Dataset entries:

------

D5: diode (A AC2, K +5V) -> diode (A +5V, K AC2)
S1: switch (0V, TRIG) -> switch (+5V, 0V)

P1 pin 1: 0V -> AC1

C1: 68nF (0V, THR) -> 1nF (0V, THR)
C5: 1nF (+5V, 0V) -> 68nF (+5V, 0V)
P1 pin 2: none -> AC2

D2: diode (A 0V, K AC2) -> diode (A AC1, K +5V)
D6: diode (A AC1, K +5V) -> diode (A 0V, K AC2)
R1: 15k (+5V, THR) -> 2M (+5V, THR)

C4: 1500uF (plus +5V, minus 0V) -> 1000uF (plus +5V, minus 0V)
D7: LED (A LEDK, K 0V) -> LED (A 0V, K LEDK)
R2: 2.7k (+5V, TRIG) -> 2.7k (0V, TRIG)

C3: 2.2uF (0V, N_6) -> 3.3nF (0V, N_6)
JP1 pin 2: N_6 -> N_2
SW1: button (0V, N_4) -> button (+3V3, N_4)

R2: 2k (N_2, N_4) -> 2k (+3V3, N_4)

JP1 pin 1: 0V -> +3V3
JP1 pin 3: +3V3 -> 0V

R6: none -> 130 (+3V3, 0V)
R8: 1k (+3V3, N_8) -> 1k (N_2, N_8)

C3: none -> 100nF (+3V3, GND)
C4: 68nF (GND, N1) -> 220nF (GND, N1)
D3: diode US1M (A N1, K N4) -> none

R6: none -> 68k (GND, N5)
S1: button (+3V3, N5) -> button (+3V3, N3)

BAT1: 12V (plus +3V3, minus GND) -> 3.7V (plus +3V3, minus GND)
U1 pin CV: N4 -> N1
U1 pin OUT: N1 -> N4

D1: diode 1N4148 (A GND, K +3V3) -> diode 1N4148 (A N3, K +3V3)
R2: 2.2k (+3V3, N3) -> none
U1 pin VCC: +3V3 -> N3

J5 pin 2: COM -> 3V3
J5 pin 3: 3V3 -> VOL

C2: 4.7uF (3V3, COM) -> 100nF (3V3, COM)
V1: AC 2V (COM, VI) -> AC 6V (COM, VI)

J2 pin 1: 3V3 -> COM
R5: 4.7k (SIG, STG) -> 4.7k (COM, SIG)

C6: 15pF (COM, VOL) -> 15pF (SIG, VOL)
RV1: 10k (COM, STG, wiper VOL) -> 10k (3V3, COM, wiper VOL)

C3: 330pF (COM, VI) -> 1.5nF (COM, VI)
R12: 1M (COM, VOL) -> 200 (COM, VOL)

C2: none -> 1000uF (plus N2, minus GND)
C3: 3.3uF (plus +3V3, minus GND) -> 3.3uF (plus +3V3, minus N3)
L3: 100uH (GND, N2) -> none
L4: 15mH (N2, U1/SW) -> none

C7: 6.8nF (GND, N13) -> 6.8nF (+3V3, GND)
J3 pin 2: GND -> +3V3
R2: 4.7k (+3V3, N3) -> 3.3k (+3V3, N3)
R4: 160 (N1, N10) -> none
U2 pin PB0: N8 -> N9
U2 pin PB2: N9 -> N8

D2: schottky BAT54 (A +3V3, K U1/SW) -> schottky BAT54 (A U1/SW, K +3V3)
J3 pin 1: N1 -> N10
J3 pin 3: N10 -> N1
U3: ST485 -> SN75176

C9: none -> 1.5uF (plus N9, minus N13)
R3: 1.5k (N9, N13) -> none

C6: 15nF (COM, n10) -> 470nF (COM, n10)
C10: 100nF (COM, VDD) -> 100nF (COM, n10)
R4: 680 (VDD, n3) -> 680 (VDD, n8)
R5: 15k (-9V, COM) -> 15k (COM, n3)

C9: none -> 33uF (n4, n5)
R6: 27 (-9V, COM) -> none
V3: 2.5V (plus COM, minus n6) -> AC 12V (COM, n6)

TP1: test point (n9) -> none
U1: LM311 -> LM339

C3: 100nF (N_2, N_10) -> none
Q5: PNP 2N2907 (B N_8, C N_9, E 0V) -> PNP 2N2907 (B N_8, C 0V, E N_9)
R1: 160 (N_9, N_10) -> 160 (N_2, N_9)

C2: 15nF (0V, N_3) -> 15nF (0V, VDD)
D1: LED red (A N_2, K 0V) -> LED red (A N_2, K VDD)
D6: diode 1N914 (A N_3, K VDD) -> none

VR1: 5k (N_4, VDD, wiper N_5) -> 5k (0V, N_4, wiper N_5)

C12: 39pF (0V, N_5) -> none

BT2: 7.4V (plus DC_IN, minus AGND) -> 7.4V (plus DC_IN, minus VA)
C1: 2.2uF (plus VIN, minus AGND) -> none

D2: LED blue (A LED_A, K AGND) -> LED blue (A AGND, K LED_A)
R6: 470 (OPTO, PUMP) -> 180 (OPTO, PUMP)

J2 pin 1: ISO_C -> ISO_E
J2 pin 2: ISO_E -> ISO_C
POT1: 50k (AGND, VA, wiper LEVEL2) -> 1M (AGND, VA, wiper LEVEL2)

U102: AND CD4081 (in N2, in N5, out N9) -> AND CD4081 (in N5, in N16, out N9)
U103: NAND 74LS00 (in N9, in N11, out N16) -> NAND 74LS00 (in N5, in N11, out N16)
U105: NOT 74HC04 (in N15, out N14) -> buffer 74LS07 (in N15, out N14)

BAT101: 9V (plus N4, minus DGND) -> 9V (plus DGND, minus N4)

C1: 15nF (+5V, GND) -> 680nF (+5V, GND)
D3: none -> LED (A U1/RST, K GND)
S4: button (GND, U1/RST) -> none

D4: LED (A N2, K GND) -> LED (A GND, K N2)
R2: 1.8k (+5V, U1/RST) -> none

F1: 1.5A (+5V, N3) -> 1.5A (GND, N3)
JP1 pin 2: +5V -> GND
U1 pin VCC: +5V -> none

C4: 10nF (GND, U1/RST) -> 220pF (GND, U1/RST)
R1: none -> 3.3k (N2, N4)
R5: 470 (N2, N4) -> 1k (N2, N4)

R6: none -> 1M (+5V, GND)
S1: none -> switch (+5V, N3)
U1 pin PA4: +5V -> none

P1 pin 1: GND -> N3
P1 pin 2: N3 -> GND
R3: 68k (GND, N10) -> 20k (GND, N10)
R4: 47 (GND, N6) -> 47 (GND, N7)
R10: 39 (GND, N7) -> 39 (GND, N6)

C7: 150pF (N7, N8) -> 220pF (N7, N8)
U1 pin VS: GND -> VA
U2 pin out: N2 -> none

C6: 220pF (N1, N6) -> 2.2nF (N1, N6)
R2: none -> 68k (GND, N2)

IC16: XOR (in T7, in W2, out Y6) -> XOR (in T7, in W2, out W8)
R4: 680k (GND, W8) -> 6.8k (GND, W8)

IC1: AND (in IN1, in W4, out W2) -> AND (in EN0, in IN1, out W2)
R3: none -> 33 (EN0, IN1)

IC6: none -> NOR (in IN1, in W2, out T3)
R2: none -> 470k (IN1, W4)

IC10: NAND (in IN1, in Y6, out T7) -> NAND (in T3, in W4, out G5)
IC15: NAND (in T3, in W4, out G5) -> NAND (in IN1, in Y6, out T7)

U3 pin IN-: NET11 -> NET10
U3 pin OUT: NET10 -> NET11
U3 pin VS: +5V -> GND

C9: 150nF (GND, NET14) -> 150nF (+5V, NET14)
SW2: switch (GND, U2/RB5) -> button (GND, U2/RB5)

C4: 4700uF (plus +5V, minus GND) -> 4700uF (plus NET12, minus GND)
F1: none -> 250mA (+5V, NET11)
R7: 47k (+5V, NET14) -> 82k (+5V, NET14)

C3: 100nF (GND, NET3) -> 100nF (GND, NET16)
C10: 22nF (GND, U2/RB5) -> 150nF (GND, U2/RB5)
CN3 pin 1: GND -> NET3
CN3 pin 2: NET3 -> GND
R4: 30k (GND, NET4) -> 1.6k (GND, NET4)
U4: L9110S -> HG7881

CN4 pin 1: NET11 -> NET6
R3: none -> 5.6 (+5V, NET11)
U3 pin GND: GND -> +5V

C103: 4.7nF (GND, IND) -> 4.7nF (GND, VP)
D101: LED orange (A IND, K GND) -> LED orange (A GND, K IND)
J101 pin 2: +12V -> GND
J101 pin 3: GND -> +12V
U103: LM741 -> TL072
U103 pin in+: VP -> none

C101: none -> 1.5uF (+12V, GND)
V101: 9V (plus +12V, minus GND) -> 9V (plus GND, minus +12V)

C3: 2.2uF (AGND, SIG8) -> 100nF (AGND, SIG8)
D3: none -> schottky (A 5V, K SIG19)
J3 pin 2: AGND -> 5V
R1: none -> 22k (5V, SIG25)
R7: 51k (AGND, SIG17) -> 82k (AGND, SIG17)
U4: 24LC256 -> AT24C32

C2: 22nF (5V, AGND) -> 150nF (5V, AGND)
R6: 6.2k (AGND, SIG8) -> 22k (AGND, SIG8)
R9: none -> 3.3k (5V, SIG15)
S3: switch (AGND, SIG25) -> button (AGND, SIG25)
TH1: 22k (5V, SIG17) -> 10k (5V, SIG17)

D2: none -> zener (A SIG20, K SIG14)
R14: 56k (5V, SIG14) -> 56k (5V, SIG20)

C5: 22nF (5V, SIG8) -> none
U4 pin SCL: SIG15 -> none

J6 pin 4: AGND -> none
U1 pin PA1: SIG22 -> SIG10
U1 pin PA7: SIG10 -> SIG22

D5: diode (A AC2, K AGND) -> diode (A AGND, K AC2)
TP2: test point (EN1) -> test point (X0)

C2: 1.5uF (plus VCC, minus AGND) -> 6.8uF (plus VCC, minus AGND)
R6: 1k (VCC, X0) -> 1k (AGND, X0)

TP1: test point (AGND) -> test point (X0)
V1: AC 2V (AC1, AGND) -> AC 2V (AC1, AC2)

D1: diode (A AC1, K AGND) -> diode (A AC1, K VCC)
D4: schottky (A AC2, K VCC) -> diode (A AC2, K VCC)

------

## Task prompt:
Out of the data above, return each line where the word "button" can be found.

## Written solution:
SW1: button (0V, N_4) -> button (+3V3, N_4)
S1: button (+3V3, N5) -> button (+3V3, N3)
S4: button (GND, U1/RST) -> none
SW2: switch (GND, U2/RB5) -> button (GND, U2/RB5)
S3: switch (AGND, SIG25) -> button (AGND, SIG25)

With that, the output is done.